▸ What to produce
With the pictures left out, print exactly the lines below that run from the one containing "brown plate D6" through the one containing "none -> pink cone A4 level 2".

▸ Data for this task
┌──
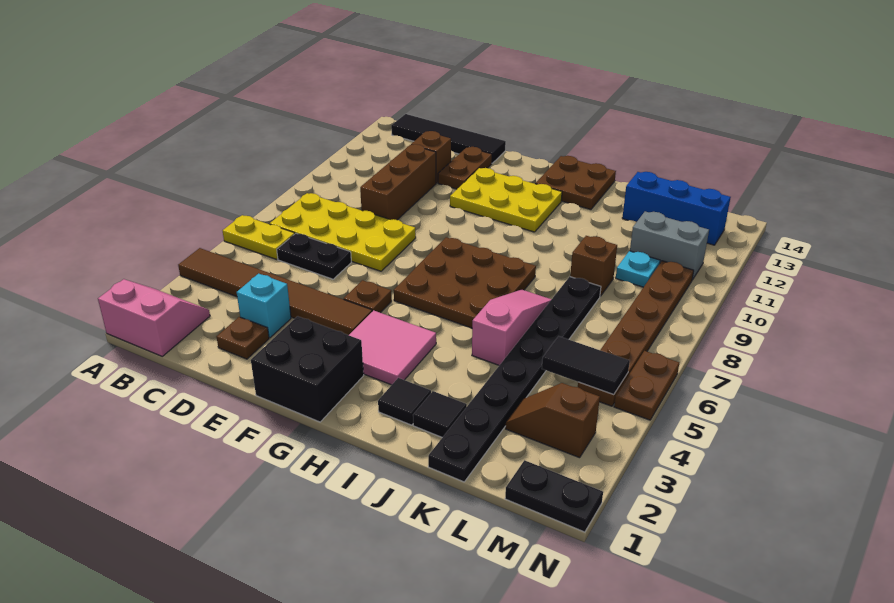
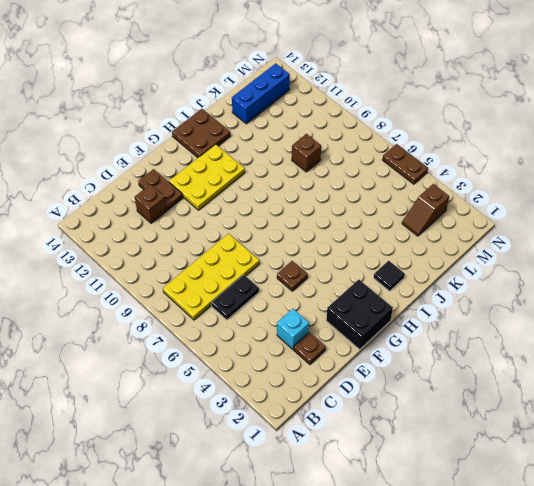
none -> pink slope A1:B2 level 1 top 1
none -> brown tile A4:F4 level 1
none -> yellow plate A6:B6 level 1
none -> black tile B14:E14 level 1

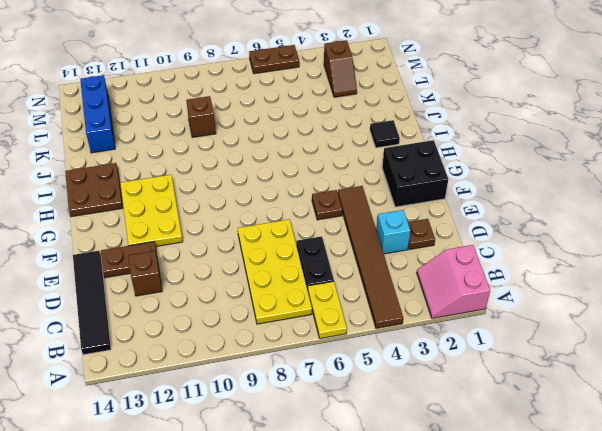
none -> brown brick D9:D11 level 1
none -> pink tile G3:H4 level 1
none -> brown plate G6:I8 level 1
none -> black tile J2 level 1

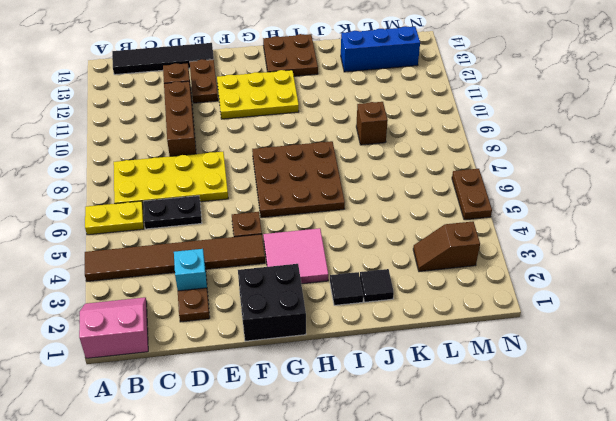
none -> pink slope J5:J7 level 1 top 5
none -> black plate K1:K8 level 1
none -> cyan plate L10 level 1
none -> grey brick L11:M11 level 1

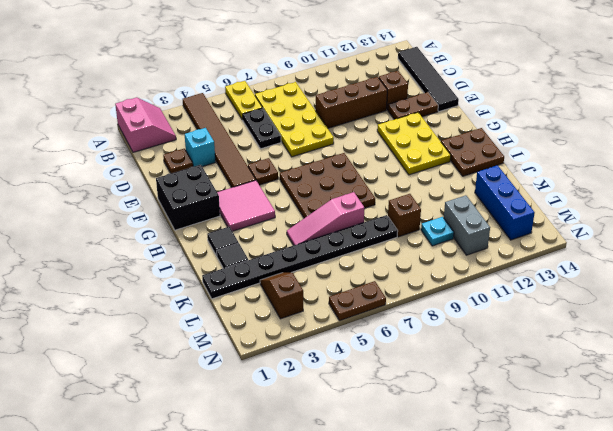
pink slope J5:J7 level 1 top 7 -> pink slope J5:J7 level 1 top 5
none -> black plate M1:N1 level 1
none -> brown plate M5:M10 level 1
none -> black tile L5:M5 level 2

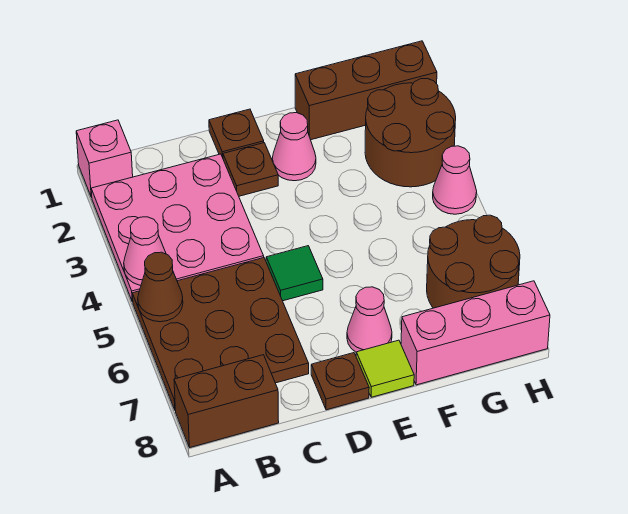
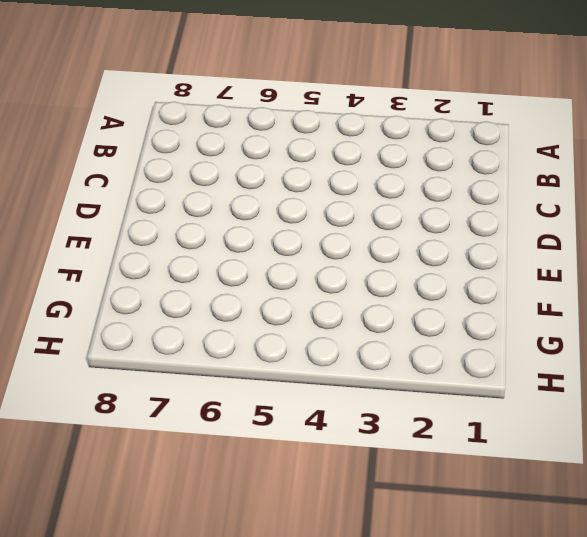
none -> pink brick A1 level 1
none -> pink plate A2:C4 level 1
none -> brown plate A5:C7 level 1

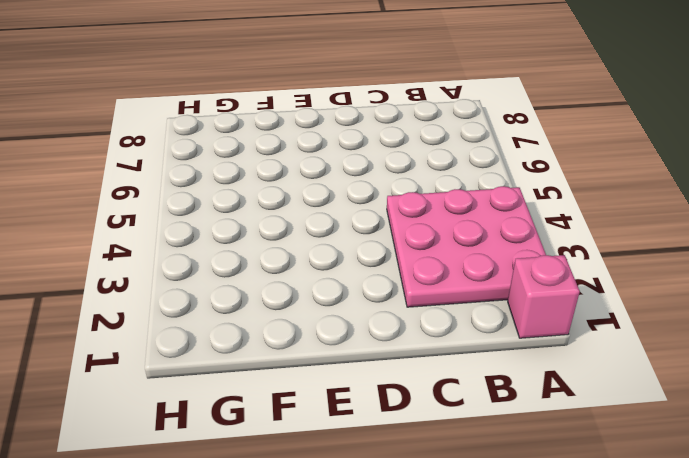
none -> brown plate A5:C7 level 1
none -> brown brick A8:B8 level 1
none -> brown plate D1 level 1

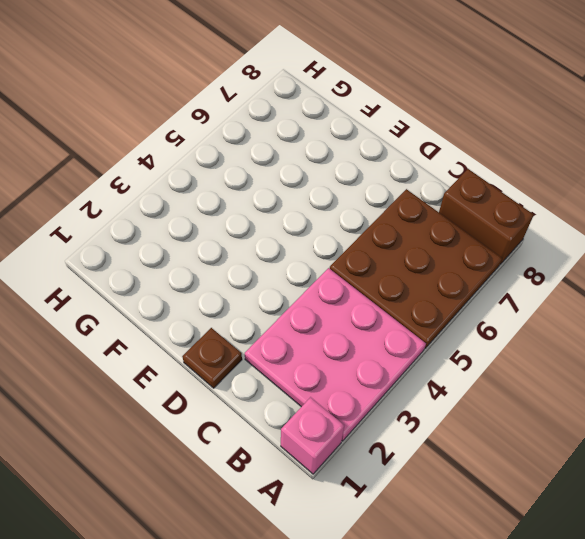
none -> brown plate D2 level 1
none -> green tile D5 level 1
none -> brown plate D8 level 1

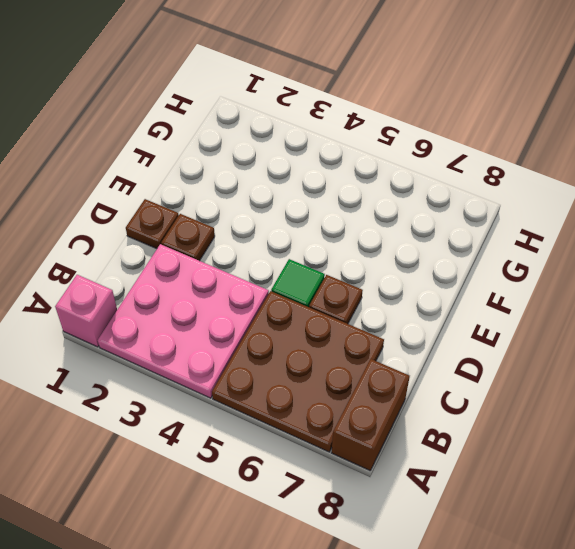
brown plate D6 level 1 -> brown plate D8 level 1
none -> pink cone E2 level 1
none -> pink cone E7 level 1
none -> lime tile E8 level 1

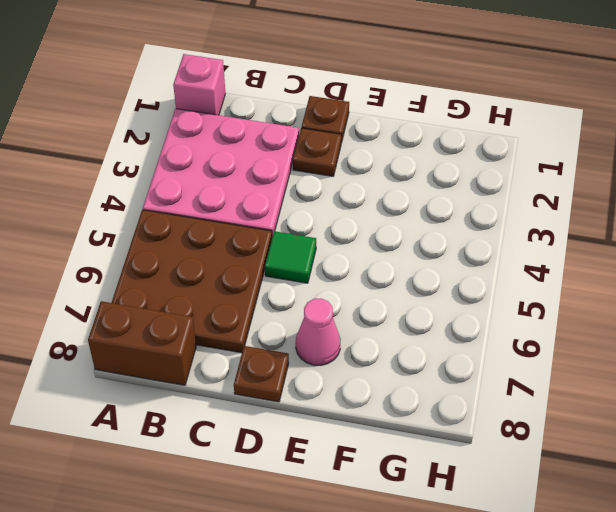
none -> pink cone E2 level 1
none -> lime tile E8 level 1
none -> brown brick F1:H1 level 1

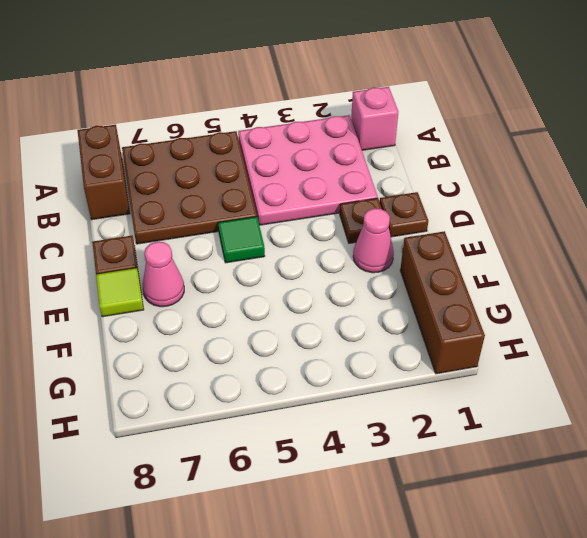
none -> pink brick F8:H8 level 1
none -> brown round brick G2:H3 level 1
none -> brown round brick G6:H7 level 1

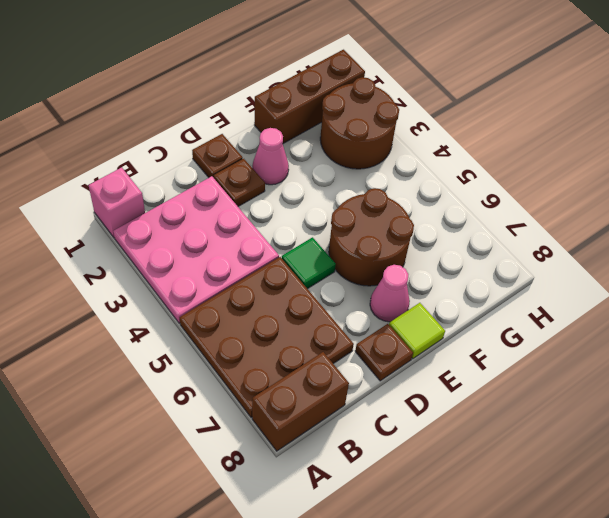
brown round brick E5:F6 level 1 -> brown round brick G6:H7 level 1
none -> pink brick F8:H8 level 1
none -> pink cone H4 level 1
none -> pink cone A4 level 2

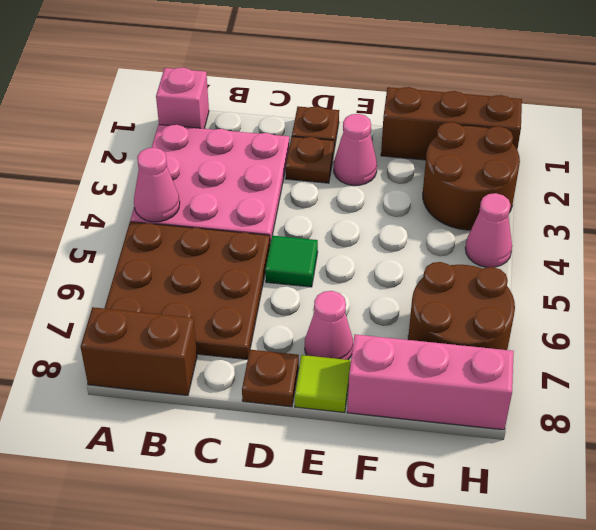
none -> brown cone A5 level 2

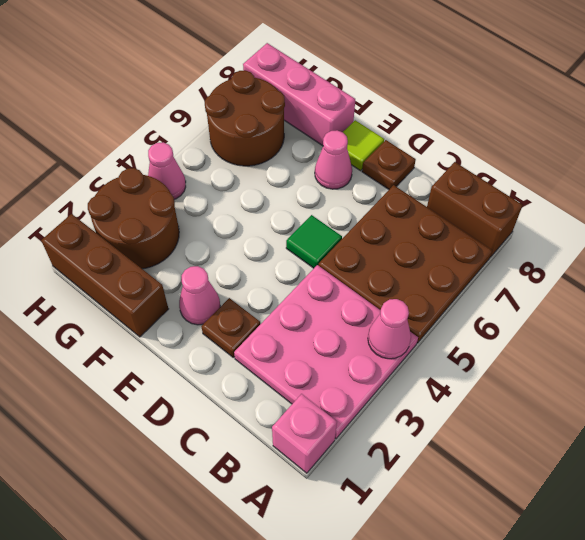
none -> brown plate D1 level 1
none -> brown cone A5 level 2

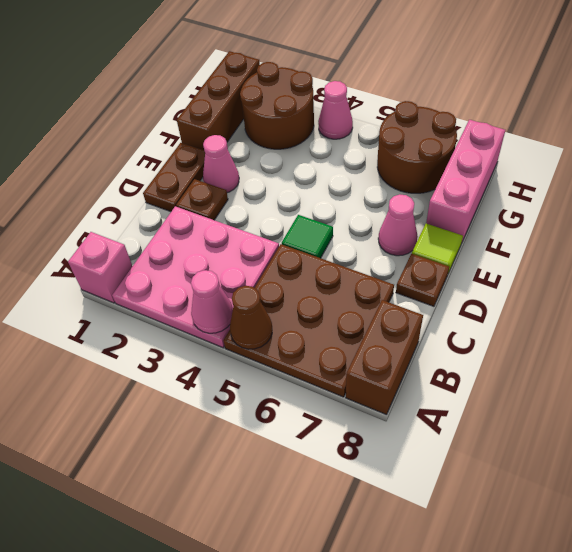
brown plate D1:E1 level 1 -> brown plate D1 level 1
└──
▸ Your solution
brown plate D6 level 1 -> brown plate D8 level 1
none -> pink cone E2 level 1
none -> pink cone E7 level 1
none -> lime tile E8 level 1

none -> pink cone E2 level 1
none -> lime tile E8 level 1
none -> brown brick F1:H1 level 1

none -> pink brick F8:H8 level 1
none -> brown round brick G2:H3 level 1
none -> brown round brick G6:H7 level 1

brown round brick E5:F6 level 1 -> brown round brick G6:H7 level 1
none -> pink brick F8:H8 level 1
none -> pink cone H4 level 1
none -> pink cone A4 level 2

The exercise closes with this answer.